<<<<

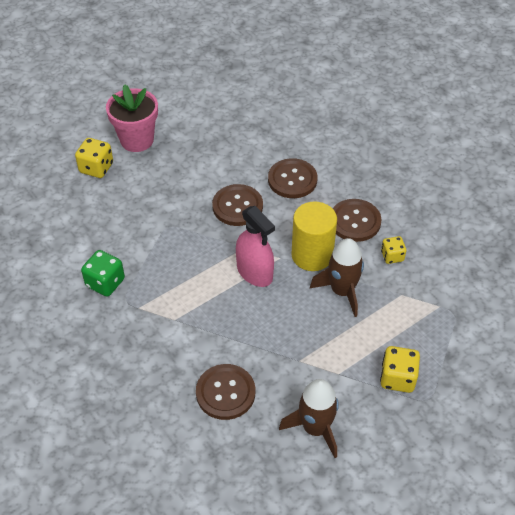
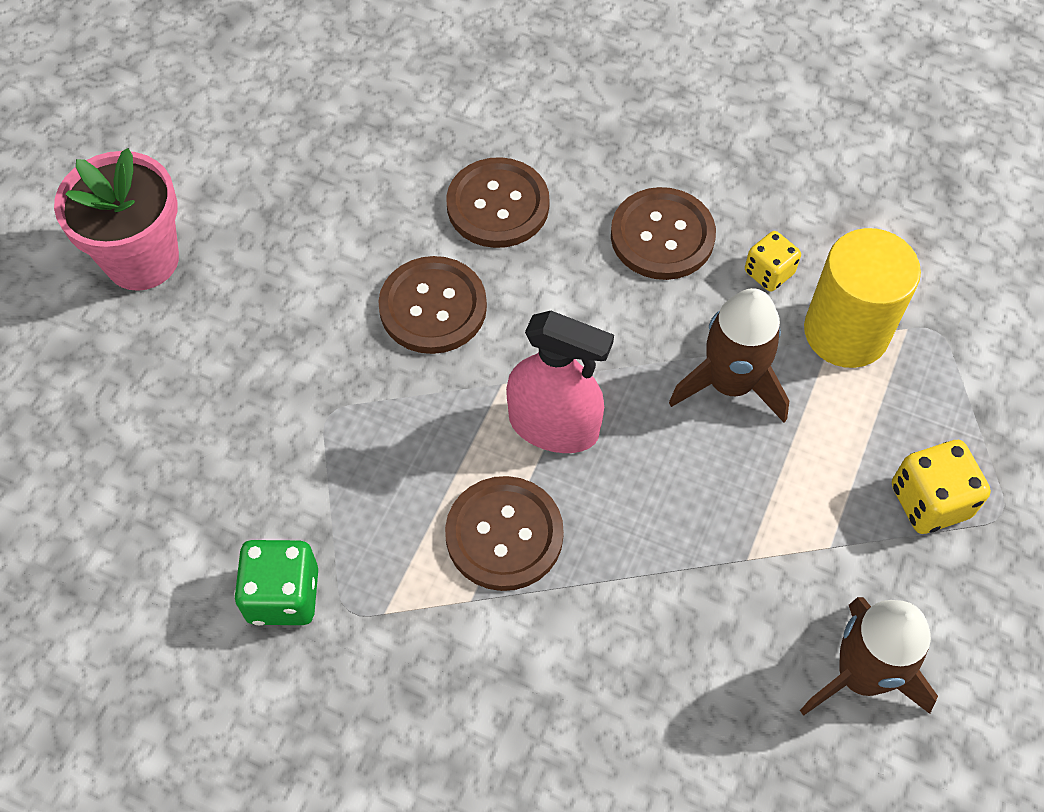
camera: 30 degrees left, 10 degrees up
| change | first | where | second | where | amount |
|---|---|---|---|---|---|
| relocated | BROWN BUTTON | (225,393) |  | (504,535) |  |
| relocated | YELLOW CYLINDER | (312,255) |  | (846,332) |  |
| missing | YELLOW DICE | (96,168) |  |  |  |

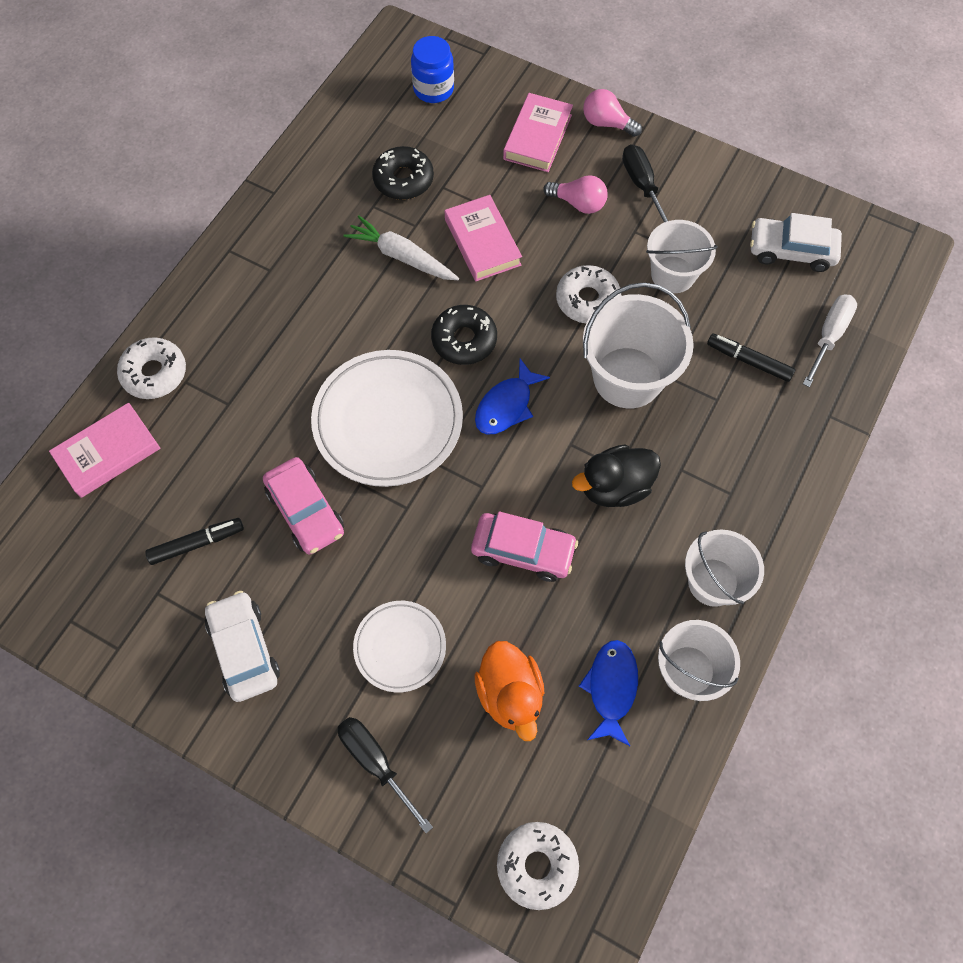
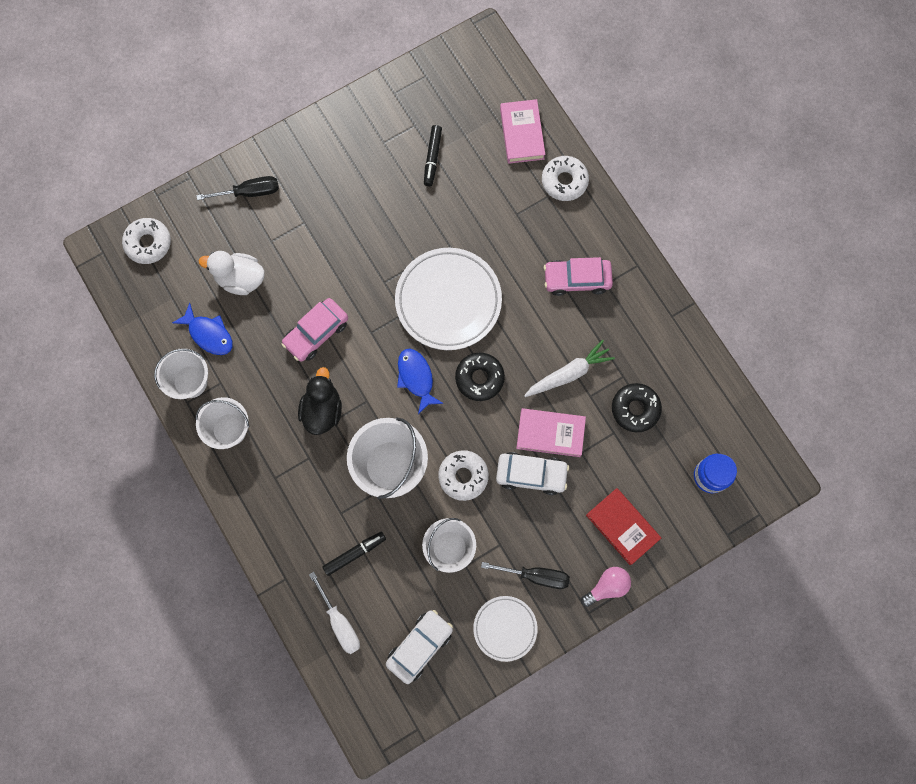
camera: 120 degrees right, 10 degrees up
| change | first | where | second | where | amount |
|---|---|---|---|---|---|
| colour | ORANGE DUCK | (510,694) | WHITE DUCK | (240,279) |  |
| relocated | WHITE PLATE | (400,647) |  | (505,628) |  |
| relocated | WHITE CAR | (244,650) |  | (531,474) |  |
| relocated | PINK CAR | (306,511) |  | (577,279) |  |
| colour | PINK BOOK | (537,137) | RED BOOK | (622,526) |  |
| missing | PINK LIGHT BULB | (578,203) |  |  |  |

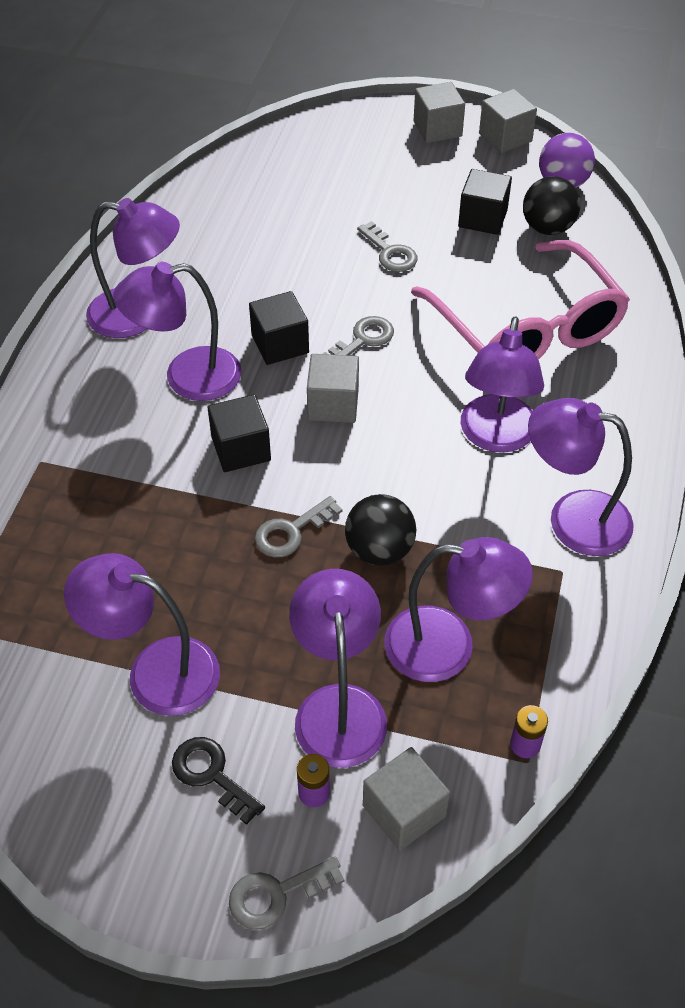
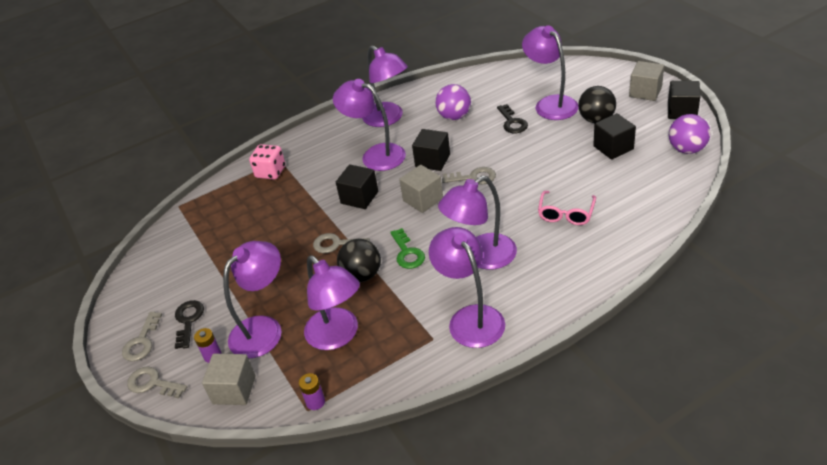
camera: 50 degrees right, 10 degrees down
| change | first | where | second | where | amount |
|---|---|---|---|---|---|
| relocated | GREY KEY | (390,252) |  | (142,341) |  |
| appeared |  |  | PINK DICE | (270,172) |  |
| appeared |  |  | GREEN KEY | (407,253) |  |
| appeared |  |  | PURPLE BALL | (454,116) |  |
| appeared |  |  | BLACK KEY | (512,122) |  |
| relocated | PURPLE LAMP | (155,671) |  | (550,104) |  |
| size | PINK GLASSES | (526,329) |  | (566,214) | x0.45 |
| relocated | BLACK BALL | (547,228) |  | (596,119) |  |
| colour | GREY CUBE | (505,137) | BLACK CUBE | (682,111) |  |

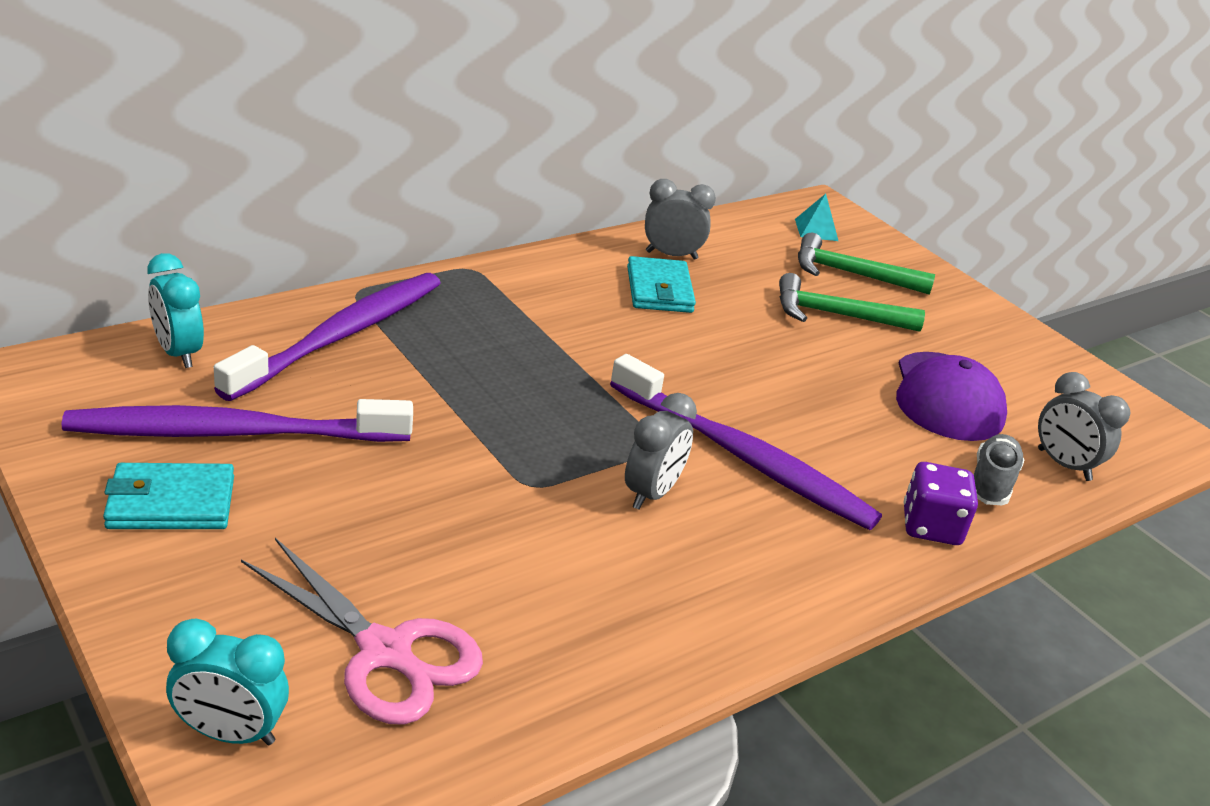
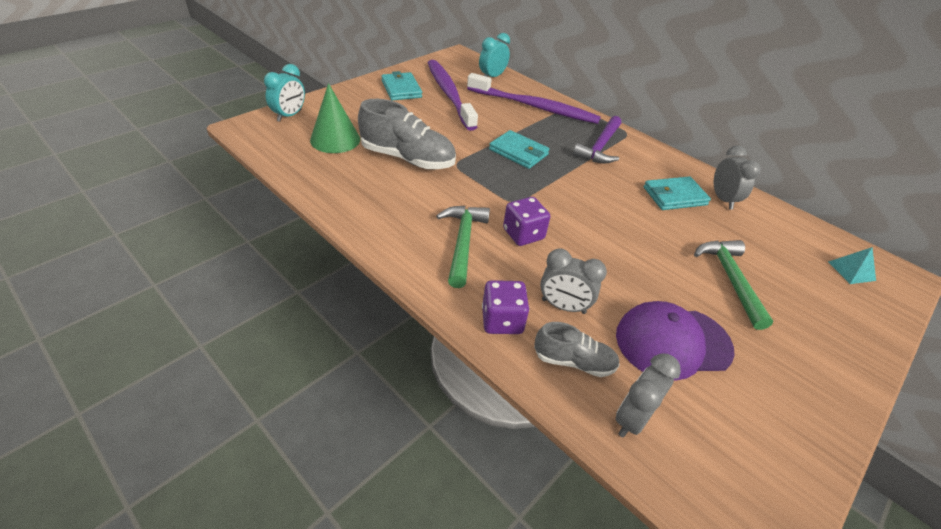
camera: 80 degrees right, 10 degrees up
| change | first | where | second | where | amount |
|---|---|---|---|---|---|
| spun | TURQUOISE CLOCK | (230,733) |  | (289,116) | 150 degrees counterclockwise |
| exchanged | PINK SCISSORS | (385,652) | GREEN CONE | (335,139) |  |
| appeared |  |  | GREY SHOE | (408,158) |  |
| relocated | GREEN HAMMER | (851,274) |  | (462,242) |  |
| appeared |  |  | TURQUOISE WALLET | (518,152) |  |
| exchanged | PURPLE TOOTHBRUSH | (744,457) | PURPLE DICE | (523,234) |  |
| relocated | GREY CLOCK | (652,493) |  | (563,306) |  |
| appeared |  |  | PURPLE HAMMER | (600,147) |  |

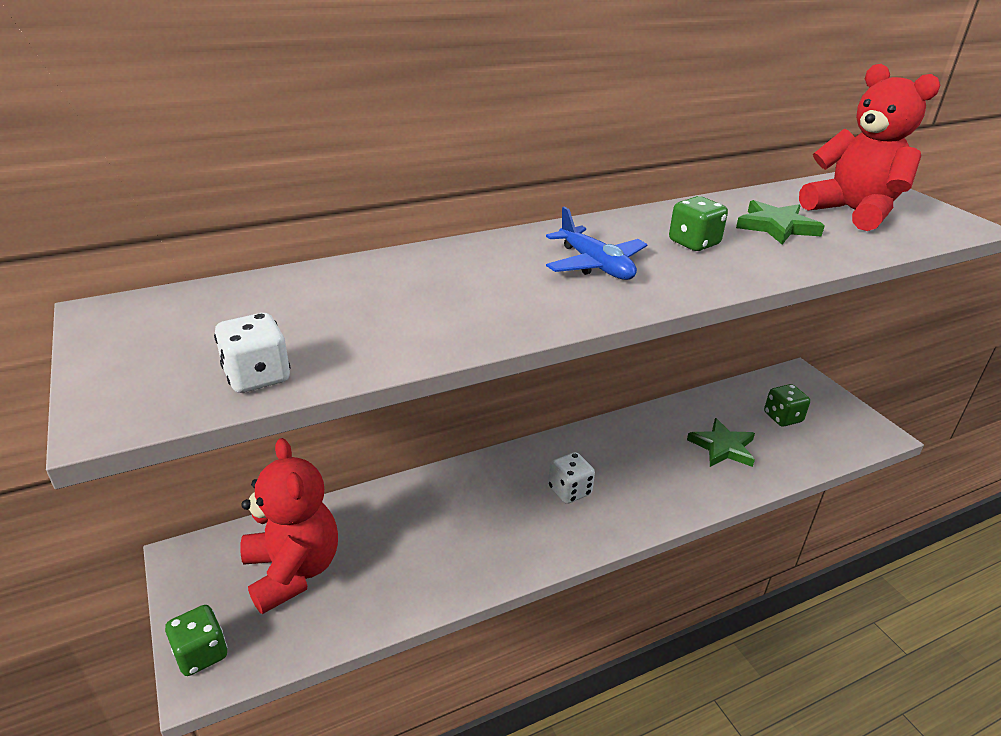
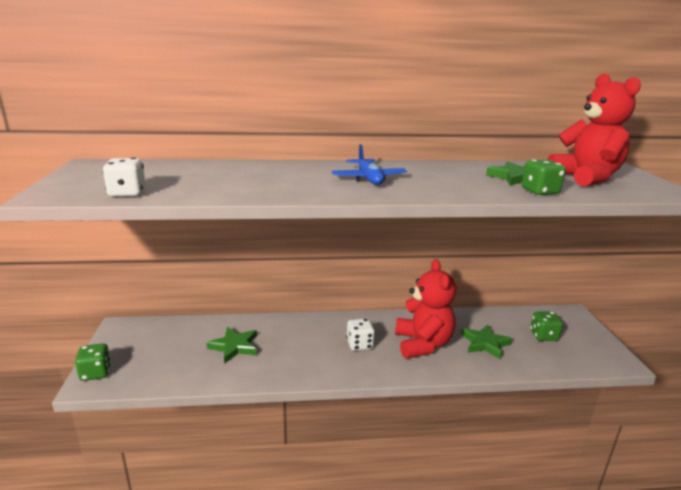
camera: 20 degrees right, 10 degrees down
| change | first | where | second | where | amount |
|---|---|---|---|---|---|
| appeared |  |  | GREEN STAR | (234,346) |  |
| relocated | RED TEDDY BEAR | (293,571) |  | (422,344) |  |
| relocated | GREEN DICE | (694,243) |  | (540,191) |  |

>>>>

## EXERCISE PROMPT
Output the records exactly, pictures excluded.

## SOLUTION TO THIS PROBLEM
camera: 30 degrees left, 10 degrees up
| change | first | where | second | where | amount |
|---|---|---|---|---|---|
| relocated | BROWN BUTTON | (225,393) |  | (504,535) |  |
| relocated | YELLOW CYLINDER | (312,255) |  | (846,332) |  |
| missing | YELLOW DICE | (96,168) |  |  |  |

camera: 120 degrees right, 10 degrees up
| change | first | where | second | where | amount |
|---|---|---|---|---|---|
| colour | ORANGE DUCK | (510,694) | WHITE DUCK | (240,279) |  |
| relocated | WHITE PLATE | (400,647) |  | (505,628) |  |
| relocated | WHITE CAR | (244,650) |  | (531,474) |  |
| relocated | PINK CAR | (306,511) |  | (577,279) |  |
| colour | PINK BOOK | (537,137) | RED BOOK | (622,526) |  |
| missing | PINK LIGHT BULB | (578,203) |  |  |  |

camera: 50 degrees right, 10 degrees down
| change | first | where | second | where | amount |
|---|---|---|---|---|---|
| relocated | GREY KEY | (390,252) |  | (142,341) |  |
| appeared |  |  | PINK DICE | (270,172) |  |
| appeared |  |  | GREEN KEY | (407,253) |  |
| appeared |  |  | PURPLE BALL | (454,116) |  |
| appeared |  |  | BLACK KEY | (512,122) |  |
| relocated | PURPLE LAMP | (155,671) |  | (550,104) |  |
| size | PINK GLASSES | (526,329) |  | (566,214) | x0.45 |
| relocated | BLACK BALL | (547,228) |  | (596,119) |  |
| colour | GREY CUBE | (505,137) | BLACK CUBE | (682,111) |  |

camera: 80 degrees right, 10 degrees up
| change | first | where | second | where | amount |
|---|---|---|---|---|---|
| spun | TURQUOISE CLOCK | (230,733) |  | (289,116) | 150 degrees counterclockwise |
| exchanged | PINK SCISSORS | (385,652) | GREEN CONE | (335,139) |  |
| appeared |  |  | GREY SHOE | (408,158) |  |
| relocated | GREEN HAMMER | (851,274) |  | (462,242) |  |
| appeared |  |  | TURQUOISE WALLET | (518,152) |  |
| exchanged | PURPLE TOOTHBRUSH | (744,457) | PURPLE DICE | (523,234) |  |
| relocated | GREY CLOCK | (652,493) |  | (563,306) |  |
| appeared |  |  | PURPLE HAMMER | (600,147) |  |

camera: 20 degrees right, 10 degrees down
| change | first | where | second | where | amount |
|---|---|---|---|---|---|
| appeared |  |  | GREEN STAR | (234,346) |  |
| relocated | RED TEDDY BEAR | (293,571) |  | (422,344) |  |
| relocated | GREEN DICE | (694,243) |  | (540,191) |  |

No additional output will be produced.